**Exercise task:**
Find each line in the records below that contains the string "clef" and copy those lines.

-------------------------

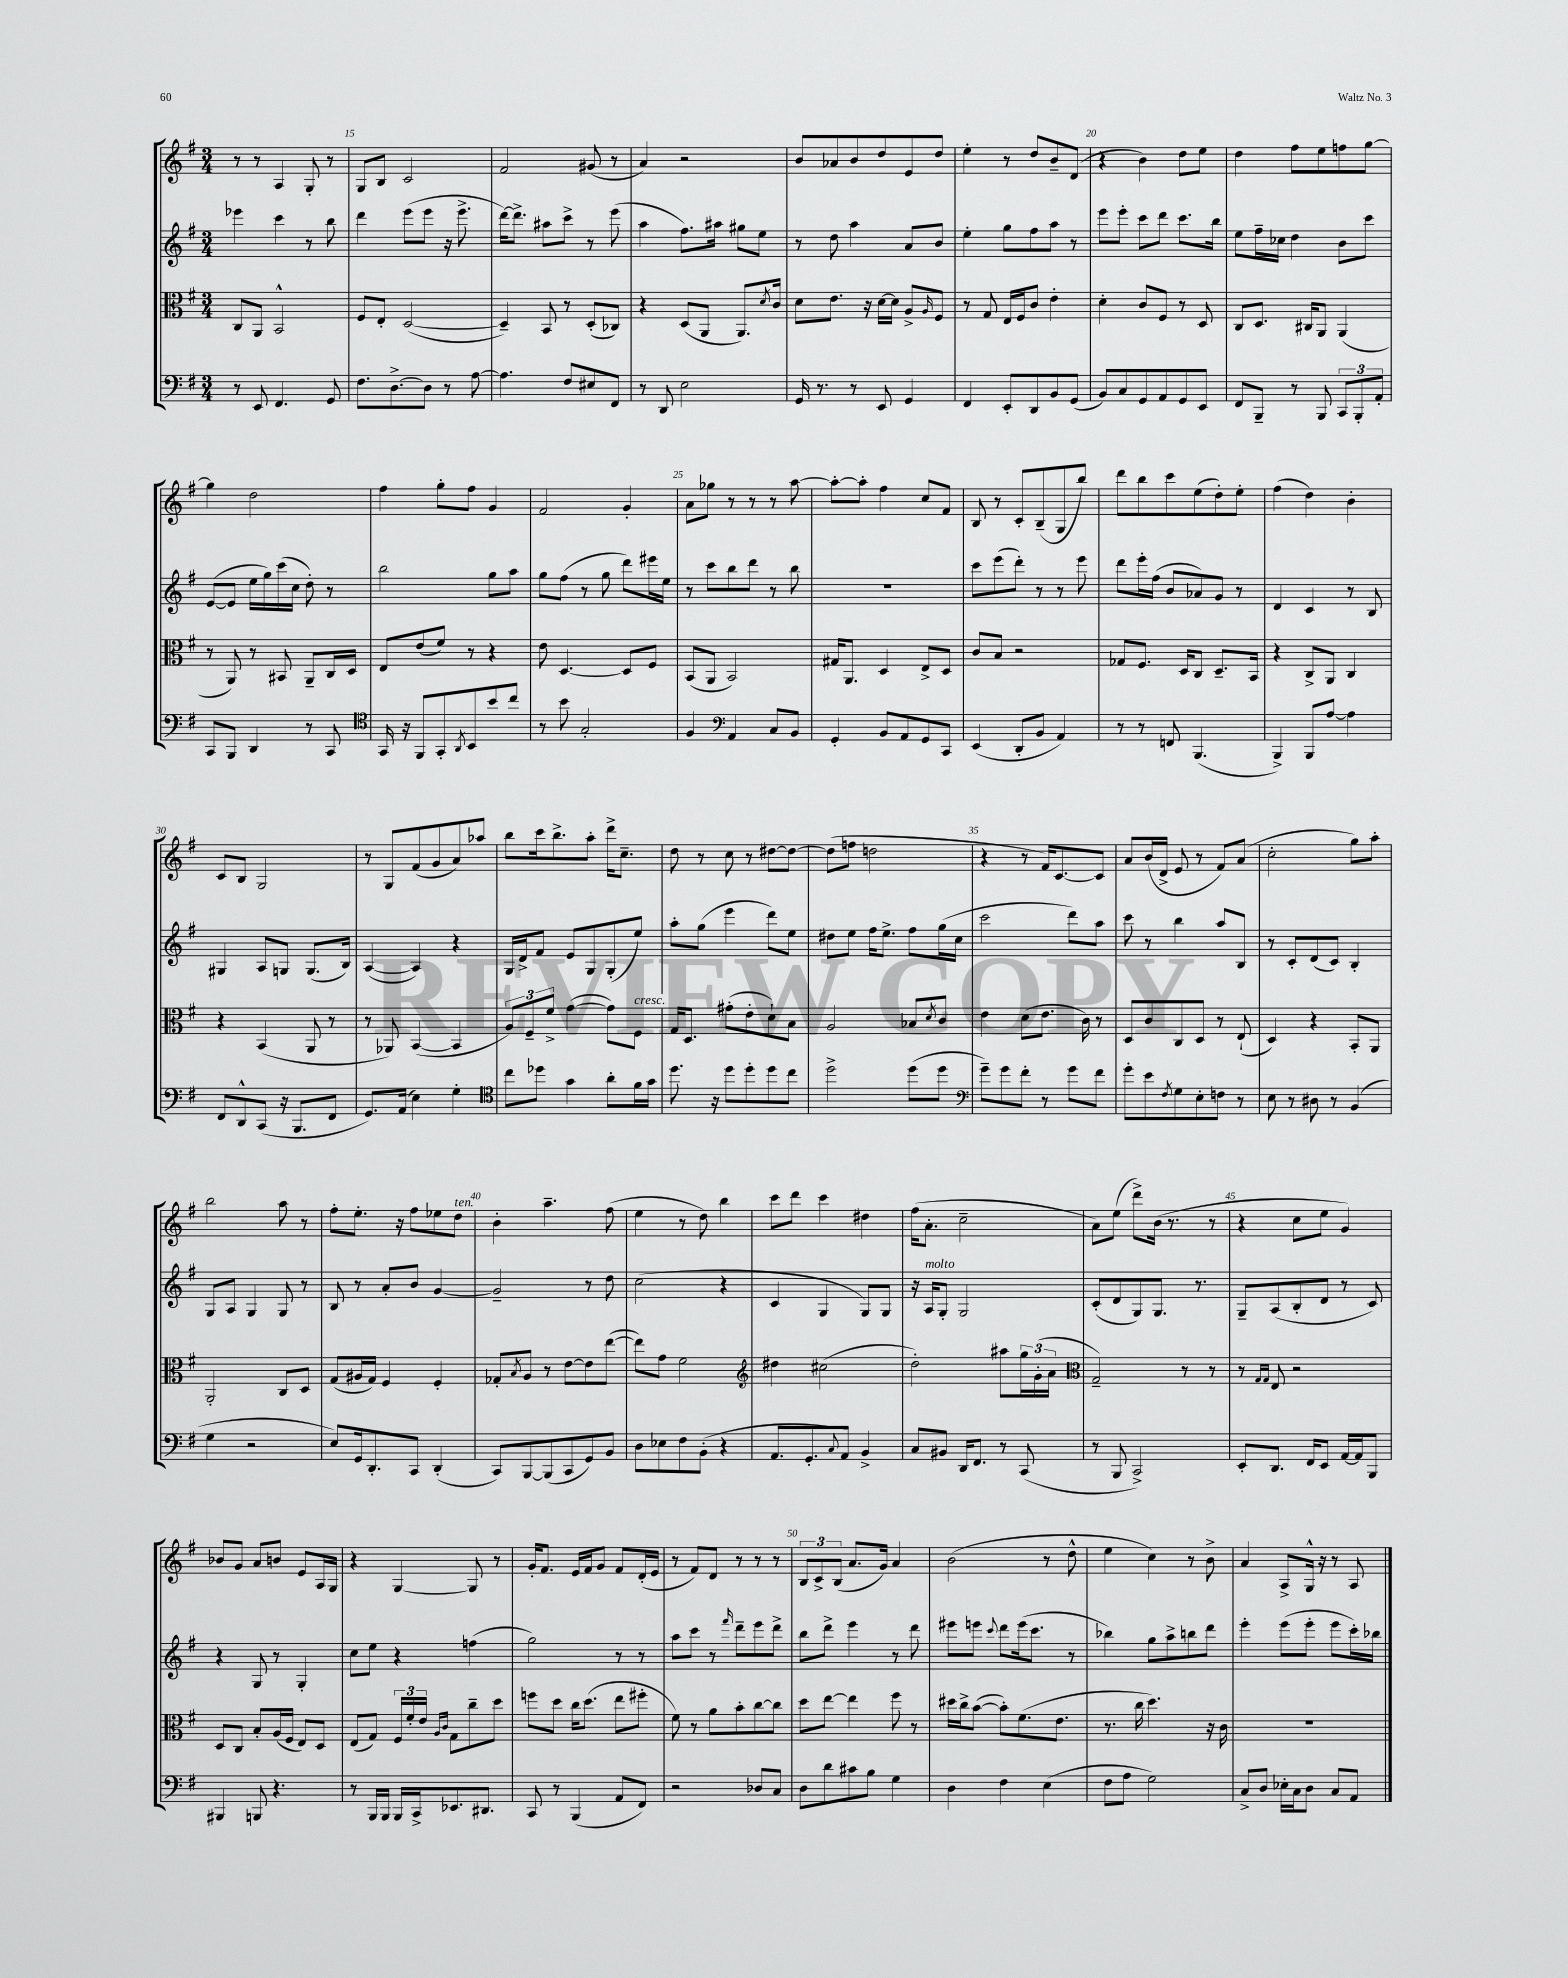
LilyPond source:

<<
\new StaffGroup <<
\new Staff = "s0" {
    \clef treble \key g \major \numericTimeSignature \time 3/4
    r8 r8 a4 g8-. r8 |
    g8 b8 c'2 |
    fis'2 gis'8( r8 |
    a'4) r2 |
    b'8 aes'8 b'8 d''8 e'8 d''8 |
    e''4-. r8 d''8 b'8-- d'8( |
    r4 b'4) d''8 e''8 |
    d''4 fis''8 e''8 f''8 g''8~ |
    g''4 d''2 |
    fis''4 g''8-. fis''8 g'4 |
    fis'2 g'4-. |
    a'8 ges''8 r8 r8 r8 a''8~ |
    a''8~-. a''8-. fis''4 c''8 fis'8 |
    b8 r8 c'8-. b8--( g8 b''8) |
    d'''8 b''8 c'''8 e''8( d''8-.) e''8-. |
    fis''4( d''4) b'4-. |
    c'8 b8 g2 |
    r8 g8 fis'8( g'8 a'8) aes''8 |
    b''8 c'''16 b''8.-> a''8-. d'''16-> c''8.-- |
    d''8 r8 c''8 r8 dis''8~ dis''8~ |
    dis''8( f''8 d''2 |
    r4 r8 fis'16) c'8.~ c'8 |
    a'8 b'16( d'16-> e'8 r8 fis'8) a'8( |
    c''2-. g''8) a''8-. |
    b''2 a''8 r8 |
    fis''8-. e''8.-. r16 fis''8 ees''8 d''8^\markup { \italic "ten." } |
    b'4-. a''4.-- fis''8( |
    e''4 r8 d''8) b''4 |
    c'''8 d'''8 c'''4 dis''4 |
    fis''16( a'8.-. c''2-- |
    a'8) e''8( d'''8->) b'16( r8. r8 |
    r4 c''8 e''8 g'4) |
    bes'8 g'8 a'8 b'8 e'8 a16 g16 |
    r4 g4~ g8 r8 |
    g'16-. fis'8. e'16 fis'16 g'8 fis'8 d'16-.( e'16 |
    r8 fis'8) d'8 r8 r8 r8 |
    \tuplet 3/2 { b8 c'8-> b8( } a'8. g'16) a'4 |
    b'2( r8 d''8-^ |
    e''4 c''4) r8 b'8-> |
    a'4 a8-> g16-^ r16 r8 a8 \bar "|." |
}
\new Staff = "s1" {
    \clef treble \key g \major \numericTimeSignature \time 3/4
    ees'''4 c'''4 r8 b''8 |
    d'''4 e'''8( e'''8 r16 e'''8.-> |
    d'''16~) d'''8.-> ais''8 c'''8-> r8 e'''8( |
    a''4 fis''8.) ais''16 gis''8 e''8 |
    r8 d''8 a''4 a'8 b'8 |
    e''4-. g''8 fis''8 a''8 r8 |
    e'''8 e'''8-. c'''8 d'''8 c'''8. b''16 |
    e''8 fis''16-- ces''16 d''4 b'8 c'''8 |
    e'8~( e'8 e''16 g''16) c'''16( c''16 d''8-.) r8 |
    b''2 g''8 a''8 |
    g''8 fis''8( r8 g''8 d'''8) eis'''16 e''16 |
    r8 c'''8 b''8 d'''8 r8 b''8 |
    R2. |
    c'''8 e'''8( d'''8-.) r8 r8 e'''8 |
    d'''8 e'''16-. fis''16( b'8 aes'8) g'8 r8 |
    d'4 c'4 r8 b8 |
    gis4 a8 g8 g8.( b16) |
    a4~( a4) r4 |
    g16 d'16-> fis'8 e'8 g8 g8-.( e''8) |
    a''8-. g''8( e'''4 d'''8) e''8 |
    dis''8 e''8 fis''16 e''8.-> fis''8 g''16( c''16 |
    c'''2 d'''8) a''8 |
    c'''8 r8 b''4 a''8 b8 |
    r8 c'8-. d'8( c'8) b4-. |
    g8 a8 g4 g8 r8 |
    b8 r8 a'8-. b'8 g'4~ |
    g'2-- r8 d''8 |
    c''2( r4 |
    c'4 g4 g8) g8 |
    r16 a16^\markup { \italic "molto" } g8-. g2 |
    c'8-.( d'8 g8) g8. r8. |
    g8-- a8( b8-. d'8 r8 c'8) |
    r4 g8 r8 g4-. |
    c''8 e''8 r4 f''4( |
    g''2) r8 r8 |
    a''8 c'''8 r8 \grace { fis'''16 } d'''8-- e'''8 d'''8-> |
    b''8 d'''8-> e'''4 r8 d'''8 |
    eis'''8 e'''8 \appoggiatura { c'''8 } d'''8 e'''16( c'''8. r8 |
    bes''4) g''8 a''8-> b''8 d'''8 |
    e'''4-. e'''8( e'''8-. e'''8 c'''16-.) bes''16 \bar "|." |
}
\new Staff = "s2" {
    \clef alto \key g \major \numericTimeSignature \time 3/4
    c8 a,8 b,2-^ |
    fis8 e8-. d2~( |
    d4--) b,8 r8 d8-.( ces8) |
    r4 d8( a,8 a,8.) \acciaccatura { d'8 } c'16 |
    d'8 e'8. r16 d'16~ d'16 a8-> \grace { a16 } fis8 |
    r8 g8 e16 fis16 c'8 e'4-. |
    d'4-. c'8 fis8 r8 d8 |
    c8 d8. cis16 a,8 a,4( |
    r8 a,8) r8 bis,8 a,8-- c16 d16 |
    e8 e'8( fis'8) r8 r4 |
    e'8 d4.~ d8 fis8 |
    b,8( a,8 b,2) |
    gis16 a,8. d4 e8-> d8 |
    c'8 b8 r2 |
    ges8 fis8. d16 c8 d8.-- b,16 |
    r4 c8-> a,8 c4 |
    r4 b,4( a,8 r8 |
    r8 aes,8) b,4~( b,4 |
    \tuplet 3/2 { a8) fis8-- fis'8-> } g'4~( g'8) fis8^\markup { \italic "cresc." } |
    g16 d8. gis'8-.( e'8-. d'8-!) b8 |
    a2 bes8 \acciaccatura { d'8 } c'8 |
    e'4 d'8( e'8. c'16) r8 |
    d8 c'8 c8 d8 r8 e8-!( |
    d4) r4 b,8-. a,8 |
    a,2-. c8 d8 |
    g8( ais16 g16) fis4 fis4-. |
    ges8-. \acciaccatura { b8 } a8 r8 e'8~ e'8 e''8~( |
    e''8) g'8 fis'2 |
    \clef treble dis''4 cis''2( |
    d''2-.) ais''8 \tuplet 3/2 { g''16 g'16-.( a'16 } |
    \clef alto g2--) r8 r8 |
    r8 \grace { g16 g16 } e8 r2 |
    d8 c8 b8-. a16( fis16 e8) d8 |
    e8( g8) \tuplet 3/2 { fis16 fis'16-. e'16 } \grace { a16 c'16 } g8 c''8-- d''8 |
    f''8 d''8 c''16 d''8.( e''8 fis''8-. |
    fis'8) r8 a'8 b'8-. c''8~ c''8 |
    d''8 e''8~ e''4 fis''8 r8 |
    dis''16 c''16-> b'8~( b'8-.) fis'8.( e'8. |
    r8. c''16 d''4.) r16 c'16 |
    R2. \bar "|." |
}
\new Staff = "s3" {
    \clef bass \key g \major \numericTimeSignature \time 3/4
    r8 e,8 fis,4. g,8 |
    fis8. d8.~-> d8 r8 a8~ |
    a4. fis8 eis8 fis,8 |
    r8 d,8 e2 |
    g,16 r8. r8 e,8 g,4 |
    fis,4 e,8-. d,8 b,8 g,8( |
    b,8) c8 g,8 a,8 g,8 e,8 |
    fis,8 b,,8-- r8 b,,8 \tuplet 3/2 { c,8 b,,8-. a,8-. } |
    c,8 b,,8 d,4 r8 c,8 |
    \clef tenor g,16 r16 fis,8 g,8-. \acciaccatura { a,8 } b,8 b'8 c''8 |
    r8 b'8 g2-. |
    fis4 \clef bass a,4 c8 b,8 |
    g,4-. b,8 a,8 g,8 c,8 |
    e,4( d,8-. b,8 a,4) |
    r8 r8 f,8 b,,4.( |
    b,,4->) b,,8 a8~ a4 |
    fis,8 d,8-^ c,8( r16 b,,8. fis,8 |
    g,8.) a,16( e4) g4-. |
    \clef tenor c''8 des''8 g'4 a'8-. fis'16 g'16 |
    d''8. r16 d''8 d''8-. d''8 c''8 |
    d''2-> d''8( d''8 |
    \clef bass g'8--) g'8 fis'8-. r8 g'8 fis'8 |
    g'8-. e'8 \acciaccatura { fis8 } g8 e8-. f8 r8 |
    e8 r8 dis8 r8 b,4( |
    g4 r2 |
    e8) g,16 d,8.-. c,8 d,4-.( |
    c,8) b,,8~ b,,8( c,8 g,8) b,8 |
    d8 ees8 fis8 b,8-.( r4 |
    a,8. g,8.-. \appoggiatura { c8 } a,8) b,4-> |
    c8 bis,8 d,16 fis,8. r8 c,8( |
    r8 b,,8 c,2->) |
    e,8-. d,8. fis,16 e,8 a,16~ a,16 b,,8 |
    bis,,4 b,,8 r4. |
    r8 b,,16 b,,16 b,,16 c,16-> ees,8. dis,8. |
    c,8 r8 b,,4( a,8 fis,8) |
    r2 des8 c8 |
    d8 d'8 cis'8 b8 g4 |
    d4 fis4 e4( |
    fis8 a8 g2) |
    c8-> d8 ees16-. c16 d8 c8 a,8 \bar "|." |
}
>>
>>
\layout { \context { \Score currentBarNumber = #14 \override BarNumber.break-visibility = ##(#f #t #t) barNumberVisibility = #(every-nth-bar-number-visible 5) } }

-------------------------

**Solution:**
    \clef treble \key g \major \numericTimeSignature \time 3/4
    \clef treble \key g \major \numericTimeSignature \time 3/4
    \clef alto \key g \major \numericTimeSignature \time 3/4
    \clef treble dis''4 cis''2( |
    \clef alto g2--) r8 r8 |
    \clef bass \key g \major \numericTimeSignature \time 3/4
    \clef tenor g,16 r16 fis,8 g,8-. \acciaccatura { a,8 } b,8 b'8 c''8 |
    fis4 \clef bass a,4 c8 b,8 |
    \clef tenor c''8 des''8 g'4 a'8-. fis'16 g'16 |
    \clef bass g'8--) g'8 fis'8-. r8 g'8 fis'8 |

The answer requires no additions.